• Try it:
The answer must consist of every line below containing "minus".

(Beginning of Data to use)

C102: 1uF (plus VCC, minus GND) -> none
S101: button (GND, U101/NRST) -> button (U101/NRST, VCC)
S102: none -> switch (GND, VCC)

(End of Data to use)
(Beginning of Data to use)

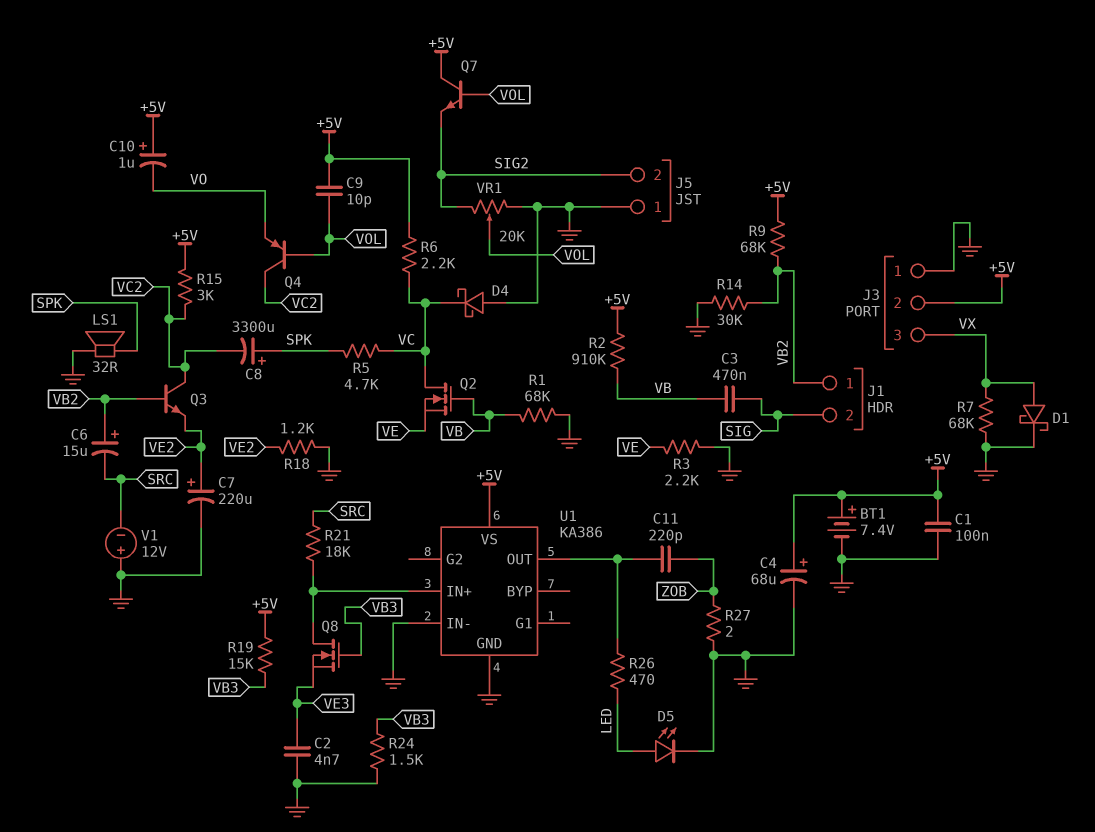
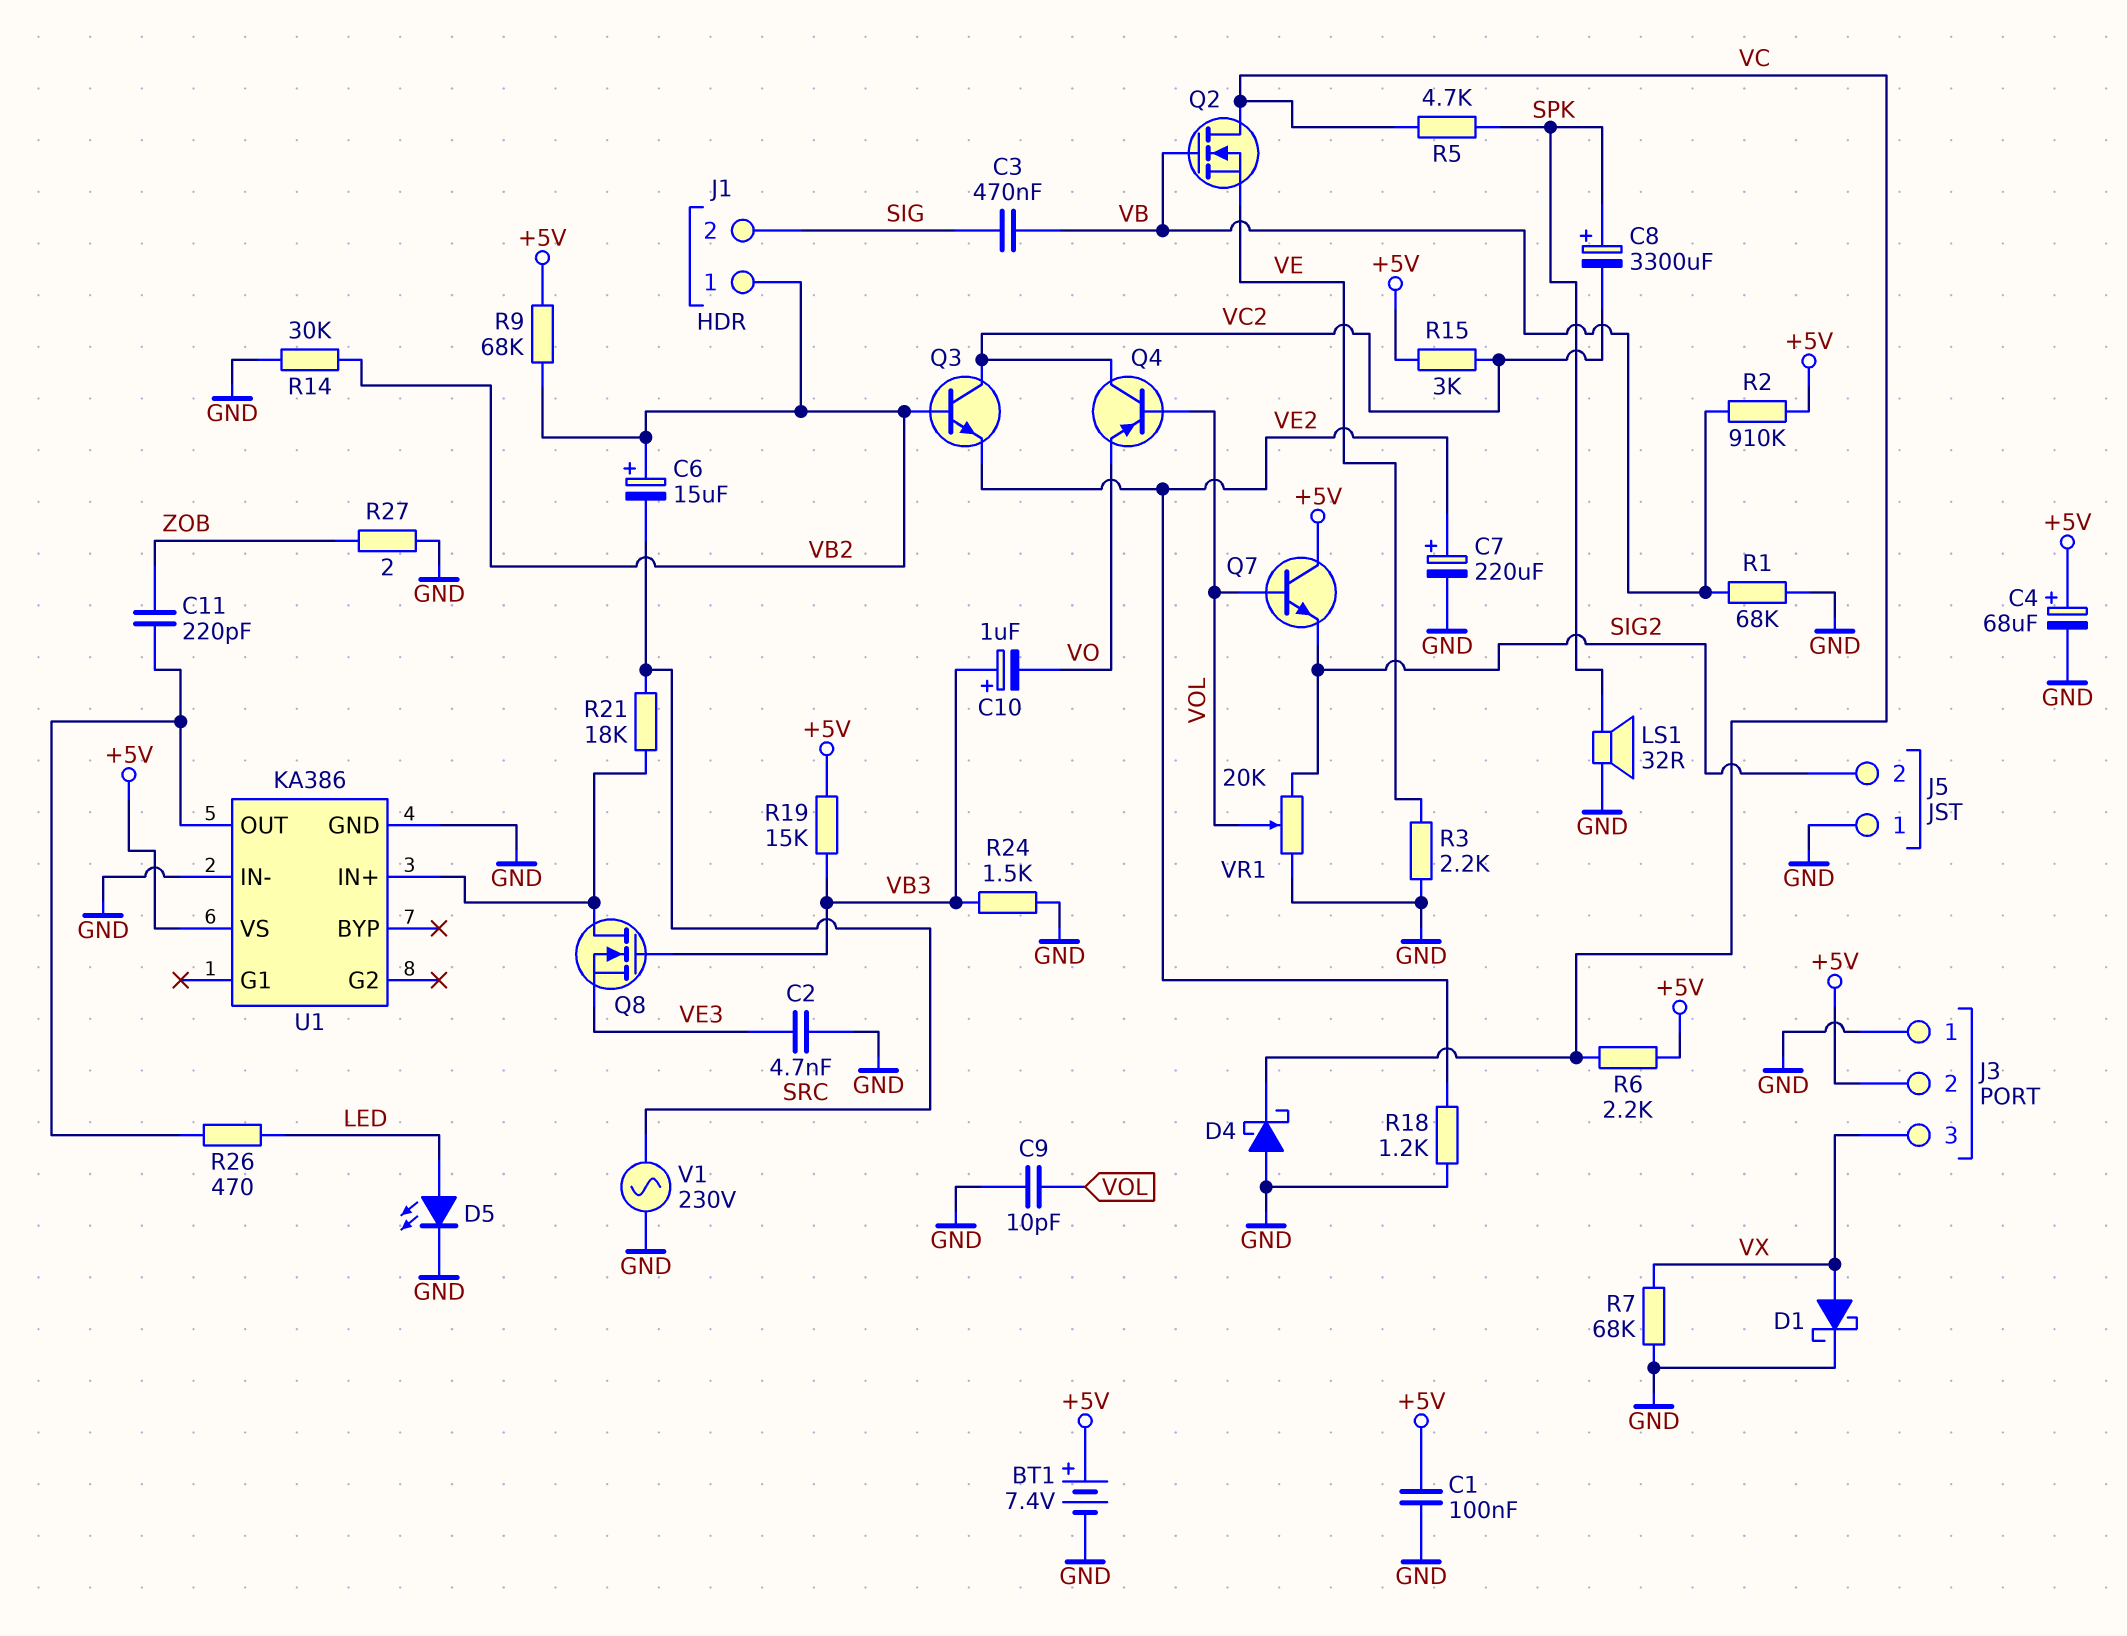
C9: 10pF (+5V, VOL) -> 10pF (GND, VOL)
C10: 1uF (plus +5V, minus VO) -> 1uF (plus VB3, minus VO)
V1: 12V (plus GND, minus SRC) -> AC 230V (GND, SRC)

(End of Data to use)

• Solution to this exercise:
C102: 1uF (plus VCC, minus GND) -> none
C10: 1uF (plus +5V, minus VO) -> 1uF (plus VB3, minus VO)
V1: 12V (plus GND, minus SRC) -> AC 230V (GND, SRC)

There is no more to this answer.